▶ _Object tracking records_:

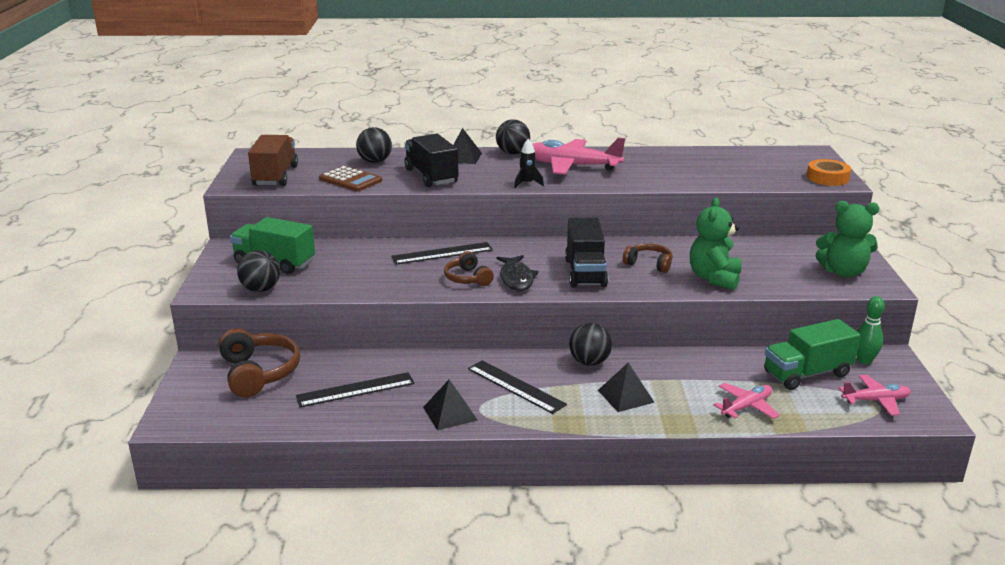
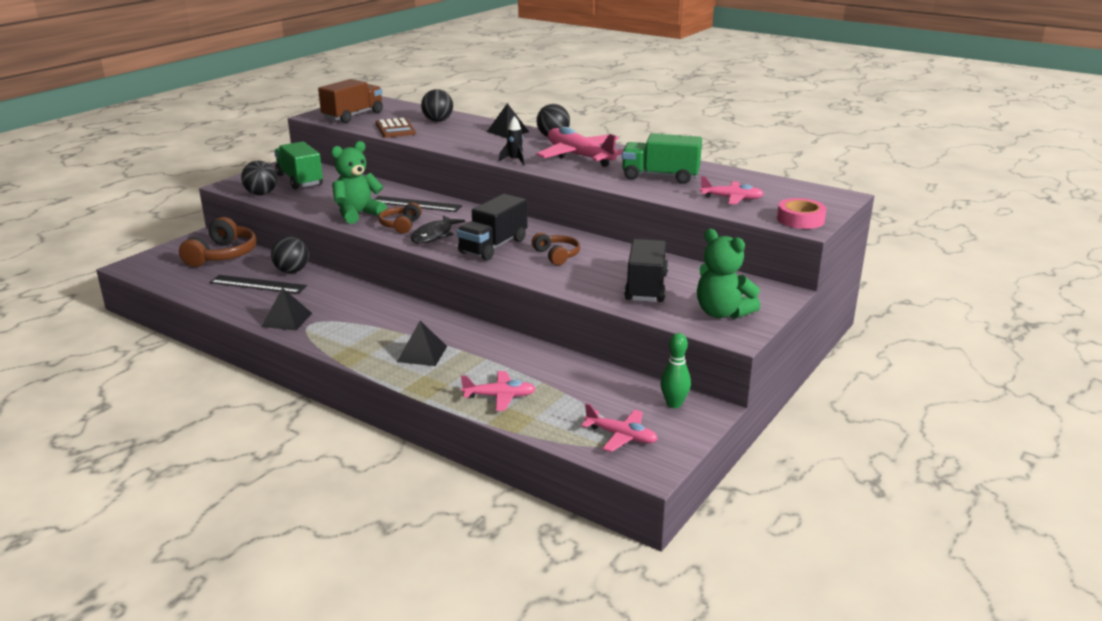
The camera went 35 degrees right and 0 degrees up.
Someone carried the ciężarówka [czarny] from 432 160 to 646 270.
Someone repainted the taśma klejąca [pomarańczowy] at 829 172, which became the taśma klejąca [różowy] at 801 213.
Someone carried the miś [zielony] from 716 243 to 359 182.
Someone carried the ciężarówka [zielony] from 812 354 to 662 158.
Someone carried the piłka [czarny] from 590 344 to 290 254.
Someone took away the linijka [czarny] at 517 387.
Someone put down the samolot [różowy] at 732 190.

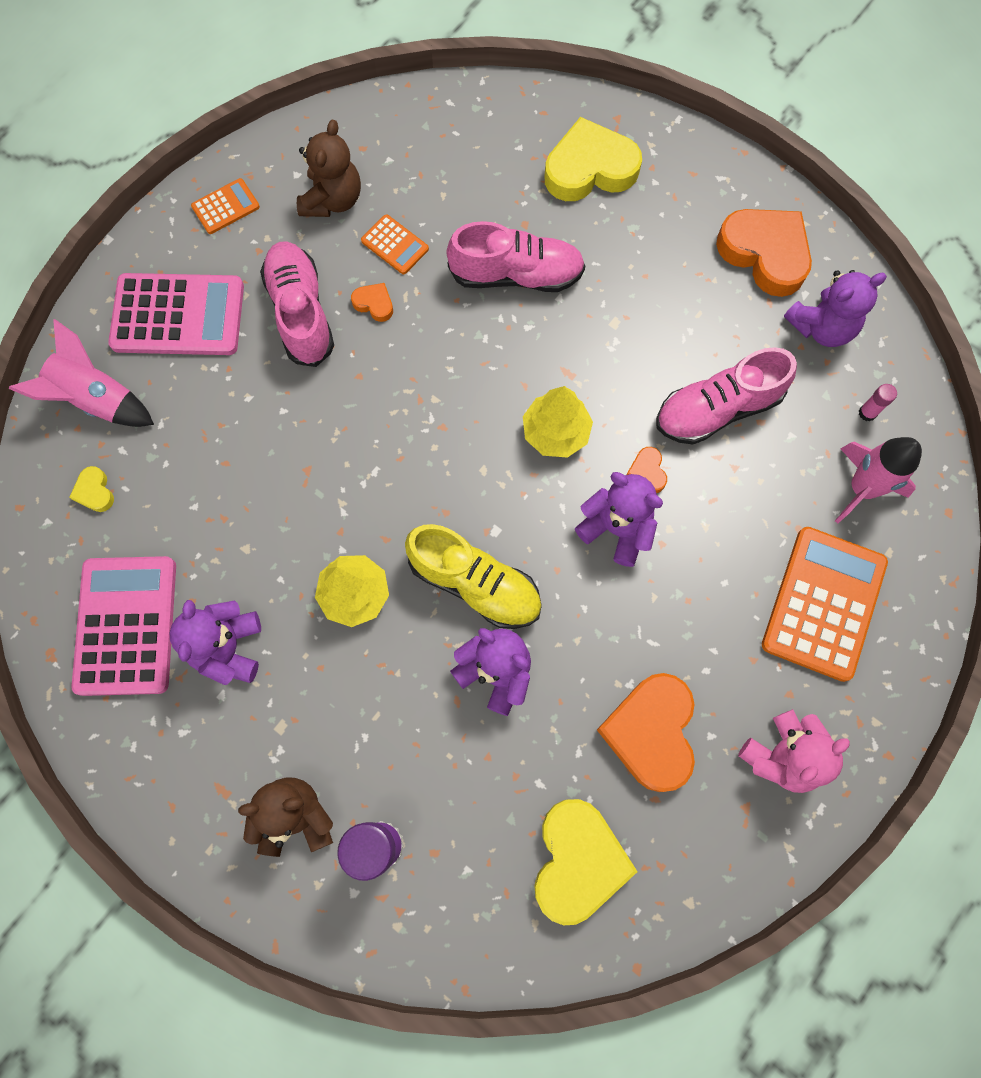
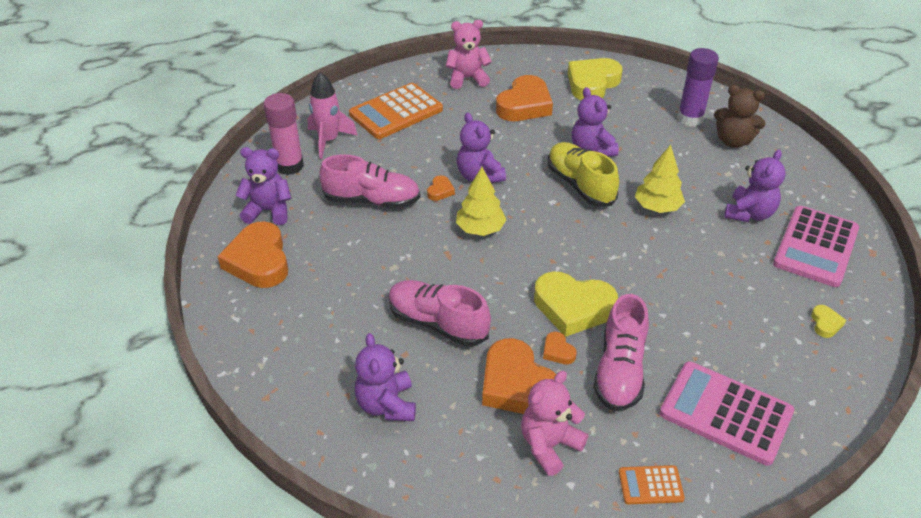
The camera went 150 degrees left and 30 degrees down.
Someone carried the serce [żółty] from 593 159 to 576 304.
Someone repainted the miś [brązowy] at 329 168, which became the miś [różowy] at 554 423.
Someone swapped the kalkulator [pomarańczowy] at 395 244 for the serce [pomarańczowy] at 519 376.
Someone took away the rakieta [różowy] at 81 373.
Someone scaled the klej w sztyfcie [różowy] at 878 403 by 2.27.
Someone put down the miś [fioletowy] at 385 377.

--

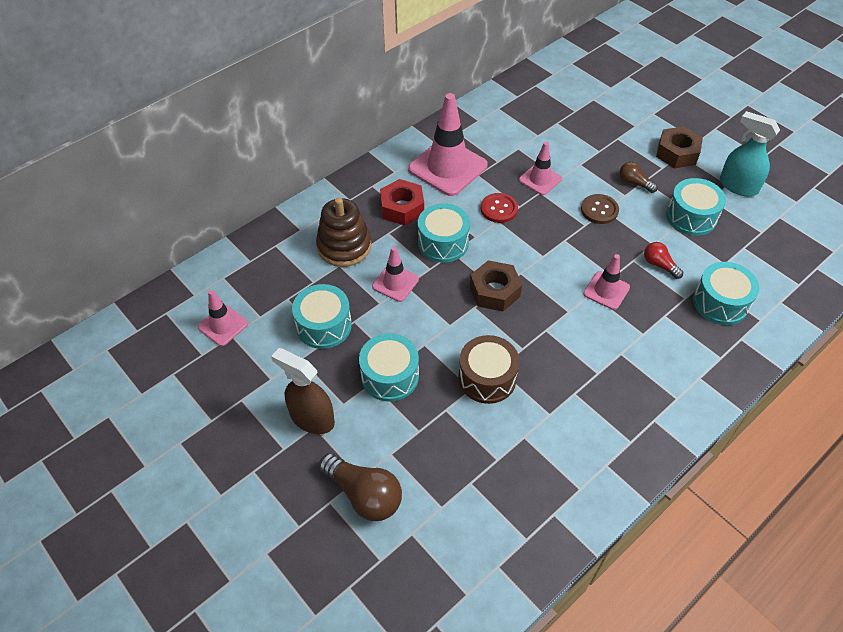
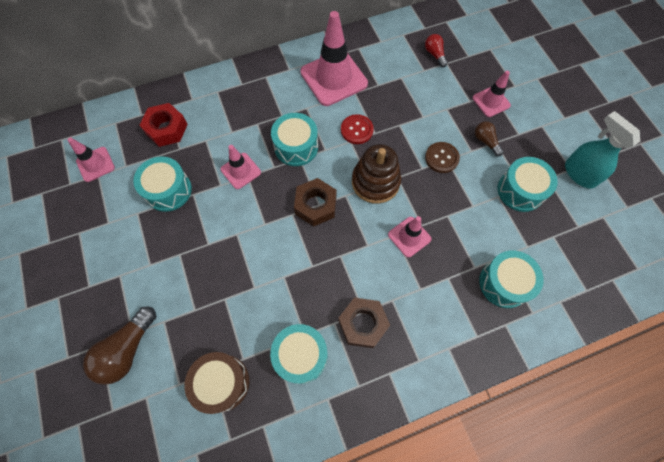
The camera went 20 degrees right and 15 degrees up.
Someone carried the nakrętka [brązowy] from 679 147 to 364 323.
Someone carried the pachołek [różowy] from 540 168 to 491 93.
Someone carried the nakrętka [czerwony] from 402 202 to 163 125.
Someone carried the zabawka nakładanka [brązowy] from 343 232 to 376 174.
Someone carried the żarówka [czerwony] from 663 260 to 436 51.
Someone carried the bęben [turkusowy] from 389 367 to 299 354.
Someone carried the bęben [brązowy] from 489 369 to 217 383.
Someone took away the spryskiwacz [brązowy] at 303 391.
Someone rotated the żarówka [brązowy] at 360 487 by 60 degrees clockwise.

▶ _What is required_: Among the entries above, find the line with "Someone carried the ciężarówka [czarny]" and the line with "Someone took away the linijka"; give again exactly these two lines and all lines between them.

▶ _Result for this task_:
Someone carried the ciężarówka [czarny] from 432 160 to 646 270.
Someone repainted the taśma klejąca [pomarańczowy] at 829 172, which became the taśma klejąca [różowy] at 801 213.
Someone carried the miś [zielony] from 716 243 to 359 182.
Someone carried the ciężarówka [zielony] from 812 354 to 662 158.
Someone carried the piłka [czarny] from 590 344 to 290 254.
Someone took away the linijka [czarny] at 517 387.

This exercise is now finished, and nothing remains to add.